**Required action**
The goal is to restate all of the records below word for word.

*** Data section Section Begins ***

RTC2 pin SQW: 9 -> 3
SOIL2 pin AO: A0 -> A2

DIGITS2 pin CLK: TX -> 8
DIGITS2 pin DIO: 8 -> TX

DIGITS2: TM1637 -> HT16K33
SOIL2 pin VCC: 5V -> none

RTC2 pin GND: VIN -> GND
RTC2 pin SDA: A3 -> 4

*** Data section Section Ends ***

**Output of the task**
RTC2 pin SQW: 9 -> 3
SOIL2 pin AO: A0 -> A2

DIGITS2 pin CLK: TX -> 8
DIGITS2 pin DIO: 8 -> TX

DIGITS2: TM1637 -> HT16K33
SOIL2 pin VCC: 5V -> none

RTC2 pin GND: VIN -> GND
RTC2 pin SDA: A3 -> 4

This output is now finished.